[Opening Material for this task section]
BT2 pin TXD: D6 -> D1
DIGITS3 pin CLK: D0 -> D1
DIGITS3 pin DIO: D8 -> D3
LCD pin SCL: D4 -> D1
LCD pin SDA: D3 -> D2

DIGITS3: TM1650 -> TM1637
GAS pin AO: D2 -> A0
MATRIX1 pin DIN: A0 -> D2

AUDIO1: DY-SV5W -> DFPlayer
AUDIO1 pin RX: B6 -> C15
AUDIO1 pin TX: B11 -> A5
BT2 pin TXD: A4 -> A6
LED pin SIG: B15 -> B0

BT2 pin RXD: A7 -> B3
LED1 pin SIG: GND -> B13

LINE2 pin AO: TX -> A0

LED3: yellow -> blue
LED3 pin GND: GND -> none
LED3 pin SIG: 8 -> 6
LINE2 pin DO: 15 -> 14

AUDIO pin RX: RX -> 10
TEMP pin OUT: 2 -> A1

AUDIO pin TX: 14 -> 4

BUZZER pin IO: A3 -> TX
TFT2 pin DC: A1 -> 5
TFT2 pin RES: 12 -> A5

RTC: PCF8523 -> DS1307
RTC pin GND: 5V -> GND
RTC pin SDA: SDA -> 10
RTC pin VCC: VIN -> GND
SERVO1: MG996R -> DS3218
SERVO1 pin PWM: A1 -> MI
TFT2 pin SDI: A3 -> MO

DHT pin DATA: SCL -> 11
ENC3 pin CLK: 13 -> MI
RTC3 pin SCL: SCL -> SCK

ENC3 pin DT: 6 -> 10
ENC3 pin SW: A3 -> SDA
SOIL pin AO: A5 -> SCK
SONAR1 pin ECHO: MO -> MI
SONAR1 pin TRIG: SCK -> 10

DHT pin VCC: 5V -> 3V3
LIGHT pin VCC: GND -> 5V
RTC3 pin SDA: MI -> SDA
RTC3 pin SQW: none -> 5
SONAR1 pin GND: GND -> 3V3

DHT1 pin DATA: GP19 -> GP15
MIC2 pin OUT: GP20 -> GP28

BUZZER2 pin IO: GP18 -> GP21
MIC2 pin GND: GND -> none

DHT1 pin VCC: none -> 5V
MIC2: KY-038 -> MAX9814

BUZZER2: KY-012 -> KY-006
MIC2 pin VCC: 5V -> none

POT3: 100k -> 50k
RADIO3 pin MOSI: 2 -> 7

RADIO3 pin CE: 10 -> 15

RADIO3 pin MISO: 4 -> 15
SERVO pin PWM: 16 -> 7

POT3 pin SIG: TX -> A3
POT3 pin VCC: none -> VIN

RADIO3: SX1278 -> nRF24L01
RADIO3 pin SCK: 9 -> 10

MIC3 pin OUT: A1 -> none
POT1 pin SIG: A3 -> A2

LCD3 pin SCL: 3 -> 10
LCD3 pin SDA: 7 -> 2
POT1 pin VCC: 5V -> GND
[Closing Material for this task section]
Retype every line of the data above exactly.

**Task output**
BT2 pin TXD: D6 -> D1
DIGITS3 pin CLK: D0 -> D1
DIGITS3 pin DIO: D8 -> D3
LCD pin SCL: D4 -> D1
LCD pin SDA: D3 -> D2

DIGITS3: TM1650 -> TM1637
GAS pin AO: D2 -> A0
MATRIX1 pin DIN: A0 -> D2

AUDIO1: DY-SV5W -> DFPlayer
AUDIO1 pin RX: B6 -> C15
AUDIO1 pin TX: B11 -> A5
BT2 pin TXD: A4 -> A6
LED pin SIG: B15 -> B0

BT2 pin RXD: A7 -> B3
LED1 pin SIG: GND -> B13

LINE2 pin AO: TX -> A0

LED3: yellow -> blue
LED3 pin GND: GND -> none
LED3 pin SIG: 8 -> 6
LINE2 pin DO: 15 -> 14

AUDIO pin RX: RX -> 10
TEMP pin OUT: 2 -> A1

AUDIO pin TX: 14 -> 4

BUZZER pin IO: A3 -> TX
TFT2 pin DC: A1 -> 5
TFT2 pin RES: 12 -> A5

RTC: PCF8523 -> DS1307
RTC pin GND: 5V -> GND
RTC pin SDA: SDA -> 10
RTC pin VCC: VIN -> GND
SERVO1: MG996R -> DS3218
SERVO1 pin PWM: A1 -> MI
TFT2 pin SDI: A3 -> MO

DHT pin DATA: SCL -> 11
ENC3 pin CLK: 13 -> MI
RTC3 pin SCL: SCL -> SCK

ENC3 pin DT: 6 -> 10
ENC3 pin SW: A3 -> SDA
SOIL pin AO: A5 -> SCK
SONAR1 pin ECHO: MO -> MI
SONAR1 pin TRIG: SCK -> 10

DHT pin VCC: 5V -> 3V3
LIGHT pin VCC: GND -> 5V
RTC3 pin SDA: MI -> SDA
RTC3 pin SQW: none -> 5
SONAR1 pin GND: GND -> 3V3

DHT1 pin DATA: GP19 -> GP15
MIC2 pin OUT: GP20 -> GP28

BUZZER2 pin IO: GP18 -> GP21
MIC2 pin GND: GND -> none

DHT1 pin VCC: none -> 5V
MIC2: KY-038 -> MAX9814

BUZZER2: KY-012 -> KY-006
MIC2 pin VCC: 5V -> none

POT3: 100k -> 50k
RADIO3 pin MOSI: 2 -> 7

RADIO3 pin CE: 10 -> 15

RADIO3 pin MISO: 4 -> 15
SERVO pin PWM: 16 -> 7

POT3 pin SIG: TX -> A3
POT3 pin VCC: none -> VIN

RADIO3: SX1278 -> nRF24L01
RADIO3 pin SCK: 9 -> 10

MIC3 pin OUT: A1 -> none
POT1 pin SIG: A3 -> A2

LCD3 pin SCL: 3 -> 10
LCD3 pin SDA: 7 -> 2
POT1 pin VCC: 5V -> GND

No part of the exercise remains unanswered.